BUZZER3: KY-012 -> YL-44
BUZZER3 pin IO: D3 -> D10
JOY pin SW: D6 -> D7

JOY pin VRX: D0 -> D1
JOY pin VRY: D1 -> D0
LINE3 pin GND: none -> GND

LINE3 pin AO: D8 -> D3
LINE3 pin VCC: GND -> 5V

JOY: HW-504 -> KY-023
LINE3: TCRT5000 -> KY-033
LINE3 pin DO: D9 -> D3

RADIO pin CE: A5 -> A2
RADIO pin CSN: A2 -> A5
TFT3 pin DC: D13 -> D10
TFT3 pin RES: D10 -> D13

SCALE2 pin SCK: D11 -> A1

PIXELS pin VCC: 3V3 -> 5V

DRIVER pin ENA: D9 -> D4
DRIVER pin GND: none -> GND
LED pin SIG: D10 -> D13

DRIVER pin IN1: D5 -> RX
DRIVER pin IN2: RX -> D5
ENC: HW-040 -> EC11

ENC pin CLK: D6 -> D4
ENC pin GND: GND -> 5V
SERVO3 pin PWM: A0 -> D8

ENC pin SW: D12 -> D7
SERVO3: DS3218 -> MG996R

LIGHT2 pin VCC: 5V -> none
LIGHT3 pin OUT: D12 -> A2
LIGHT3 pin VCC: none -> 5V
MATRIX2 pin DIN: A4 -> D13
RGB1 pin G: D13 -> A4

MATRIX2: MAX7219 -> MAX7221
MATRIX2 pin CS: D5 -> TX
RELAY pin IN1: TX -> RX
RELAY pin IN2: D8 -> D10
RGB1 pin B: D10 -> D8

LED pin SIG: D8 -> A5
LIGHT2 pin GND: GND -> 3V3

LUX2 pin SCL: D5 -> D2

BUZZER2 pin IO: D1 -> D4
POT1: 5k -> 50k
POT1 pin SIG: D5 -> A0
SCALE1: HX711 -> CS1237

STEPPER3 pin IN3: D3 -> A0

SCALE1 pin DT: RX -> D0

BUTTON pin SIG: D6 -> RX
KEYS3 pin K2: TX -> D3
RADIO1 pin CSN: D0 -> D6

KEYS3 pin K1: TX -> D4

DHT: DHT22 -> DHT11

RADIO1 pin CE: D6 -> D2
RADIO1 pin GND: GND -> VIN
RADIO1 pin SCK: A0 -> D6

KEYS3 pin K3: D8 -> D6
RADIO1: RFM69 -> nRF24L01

Description of the task:
Everything from the line containing "LUX2 pin SCL: D5 -> D2" through the line containing "RADIO1 pin GND: GND -> VIN" in the material above should be retyped exactly, both ends included, and nothing more.

Written answer:
LUX2 pin SCL: D5 -> D2

BUZZER2 pin IO: D1 -> D4
POT1: 5k -> 50k
POT1 pin SIG: D5 -> A0
SCALE1: HX711 -> CS1237

STEPPER3 pin IN3: D3 -> A0

SCALE1 pin DT: RX -> D0

BUTTON pin SIG: D6 -> RX
KEYS3 pin K2: TX -> D3
RADIO1 pin CSN: D0 -> D6

KEYS3 pin K1: TX -> D4

DHT: DHT22 -> DHT11

RADIO1 pin CE: D6 -> D2
RADIO1 pin GND: GND -> VIN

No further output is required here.